Directions:
Word for word, write out all of the entries that follow.

#### Data supplied ####

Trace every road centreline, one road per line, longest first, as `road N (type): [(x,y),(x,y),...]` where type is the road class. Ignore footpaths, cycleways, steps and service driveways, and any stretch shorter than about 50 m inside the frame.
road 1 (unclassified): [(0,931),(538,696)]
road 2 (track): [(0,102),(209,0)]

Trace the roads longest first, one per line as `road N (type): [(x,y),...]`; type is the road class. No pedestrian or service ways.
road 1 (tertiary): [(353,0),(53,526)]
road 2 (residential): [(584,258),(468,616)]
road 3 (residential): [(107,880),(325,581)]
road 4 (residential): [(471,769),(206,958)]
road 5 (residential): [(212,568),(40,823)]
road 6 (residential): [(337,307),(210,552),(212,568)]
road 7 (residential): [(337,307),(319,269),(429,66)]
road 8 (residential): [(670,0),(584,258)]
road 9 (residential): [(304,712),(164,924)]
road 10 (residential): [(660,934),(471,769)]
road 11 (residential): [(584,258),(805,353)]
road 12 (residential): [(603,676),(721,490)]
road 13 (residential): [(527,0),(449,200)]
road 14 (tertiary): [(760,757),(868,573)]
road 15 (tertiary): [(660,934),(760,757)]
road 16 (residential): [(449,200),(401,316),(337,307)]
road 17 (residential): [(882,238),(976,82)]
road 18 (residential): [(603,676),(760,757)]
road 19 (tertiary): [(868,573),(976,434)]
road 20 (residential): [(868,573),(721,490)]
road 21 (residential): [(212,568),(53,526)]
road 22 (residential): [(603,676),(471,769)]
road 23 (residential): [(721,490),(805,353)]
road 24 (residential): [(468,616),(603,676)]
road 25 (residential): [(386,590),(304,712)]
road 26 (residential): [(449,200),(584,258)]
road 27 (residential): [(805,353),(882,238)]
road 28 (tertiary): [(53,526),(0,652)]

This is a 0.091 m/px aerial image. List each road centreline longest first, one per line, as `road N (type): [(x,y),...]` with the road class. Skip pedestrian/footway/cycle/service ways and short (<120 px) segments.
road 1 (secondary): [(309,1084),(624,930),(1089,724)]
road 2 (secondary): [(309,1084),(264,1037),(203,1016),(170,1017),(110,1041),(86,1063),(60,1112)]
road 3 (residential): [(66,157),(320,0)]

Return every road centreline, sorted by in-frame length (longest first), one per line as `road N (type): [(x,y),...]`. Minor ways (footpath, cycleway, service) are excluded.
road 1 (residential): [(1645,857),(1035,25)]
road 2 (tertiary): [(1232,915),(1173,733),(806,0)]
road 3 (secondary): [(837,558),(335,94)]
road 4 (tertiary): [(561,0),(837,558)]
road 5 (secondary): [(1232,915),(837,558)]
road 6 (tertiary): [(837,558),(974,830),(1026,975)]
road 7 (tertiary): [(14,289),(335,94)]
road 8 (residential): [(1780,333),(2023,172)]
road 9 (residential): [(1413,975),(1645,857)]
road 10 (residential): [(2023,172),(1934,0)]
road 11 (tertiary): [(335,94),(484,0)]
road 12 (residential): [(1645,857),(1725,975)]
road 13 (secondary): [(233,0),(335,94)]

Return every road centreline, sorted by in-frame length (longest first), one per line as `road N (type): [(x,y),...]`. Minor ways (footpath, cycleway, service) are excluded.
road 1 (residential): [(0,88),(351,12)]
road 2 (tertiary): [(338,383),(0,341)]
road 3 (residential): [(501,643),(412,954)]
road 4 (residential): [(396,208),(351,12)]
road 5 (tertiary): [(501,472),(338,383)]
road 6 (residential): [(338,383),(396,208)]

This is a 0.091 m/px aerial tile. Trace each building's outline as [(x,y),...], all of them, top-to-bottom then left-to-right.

####

Output below:
Trace every road centreline, one road per line, longest first, as `road N (type): [(x,y),(x,y),...]` where type is the road class. Ignore footpaths, cycleways, steps and service driveways, and any stretch shorter than about 50 m inside the frame.
road 1 (unclassified): [(0,931),(538,696)]
road 2 (track): [(0,102),(209,0)]

Trace the roads longest first, one per line as `road N (type): [(x,y),...]`; type is the road class. No pedestrian or service ways.
road 1 (tertiary): [(353,0),(53,526)]
road 2 (residential): [(584,258),(468,616)]
road 3 (residential): [(107,880),(325,581)]
road 4 (residential): [(471,769),(206,958)]
road 5 (residential): [(212,568),(40,823)]
road 6 (residential): [(337,307),(210,552),(212,568)]
road 7 (residential): [(337,307),(319,269),(429,66)]
road 8 (residential): [(670,0),(584,258)]
road 9 (residential): [(304,712),(164,924)]
road 10 (residential): [(660,934),(471,769)]
road 11 (residential): [(584,258),(805,353)]
road 12 (residential): [(603,676),(721,490)]
road 13 (residential): [(527,0),(449,200)]
road 14 (tertiary): [(760,757),(868,573)]
road 15 (tertiary): [(660,934),(760,757)]
road 16 (residential): [(449,200),(401,316),(337,307)]
road 17 (residential): [(882,238),(976,82)]
road 18 (residential): [(603,676),(760,757)]
road 19 (tertiary): [(868,573),(976,434)]
road 20 (residential): [(868,573),(721,490)]
road 21 (residential): [(212,568),(53,526)]
road 22 (residential): [(603,676),(471,769)]
road 23 (residential): [(721,490),(805,353)]
road 24 (residential): [(468,616),(603,676)]
road 25 (residential): [(386,590),(304,712)]
road 26 (residential): [(449,200),(584,258)]
road 27 (residential): [(805,353),(882,238)]
road 28 (tertiary): [(53,526),(0,652)]

This is a 0.091 m/px aerial image. List each road centreline longest first, one per line, as `road N (type): [(x,y),...]` with the road class. Skip pedestrian/footway/cycle/service ways and short (<120 px) segments.
road 1 (secondary): [(309,1084),(624,930),(1089,724)]
road 2 (secondary): [(309,1084),(264,1037),(203,1016),(170,1017),(110,1041),(86,1063),(60,1112)]
road 3 (residential): [(66,157),(320,0)]

Return every road centreline, sorted by in-frame length (longest first), one per line as `road N (type): [(x,y),...]`. Minor ways (footpath, cycleway, service) are excluded.
road 1 (residential): [(1645,857),(1035,25)]
road 2 (tertiary): [(1232,915),(1173,733),(806,0)]
road 3 (secondary): [(837,558),(335,94)]
road 4 (tertiary): [(561,0),(837,558)]
road 5 (secondary): [(1232,915),(837,558)]
road 6 (tertiary): [(837,558),(974,830),(1026,975)]
road 7 (tertiary): [(14,289),(335,94)]
road 8 (residential): [(1780,333),(2023,172)]
road 9 (residential): [(1413,975),(1645,857)]
road 10 (residential): [(2023,172),(1934,0)]
road 11 (tertiary): [(335,94),(484,0)]
road 12 (residential): [(1645,857),(1725,975)]
road 13 (secondary): [(233,0),(335,94)]

Return every road centreline, sorted by in-frame length (longest first), one per line as `road N (type): [(x,y),...]`. Minor ways (footpath, cycleway, service) are excluded.
road 1 (residential): [(0,88),(351,12)]
road 2 (tertiary): [(338,383),(0,341)]
road 3 (residential): [(501,643),(412,954)]
road 4 (residential): [(396,208),(351,12)]
road 5 (tertiary): [(501,472),(338,383)]
road 6 (residential): [(338,383),(396,208)]

This is a 0.091 m/px aerial tile. Trace each building's outline as [(x,y),...], all of them, top-to-bottom then left-to-right.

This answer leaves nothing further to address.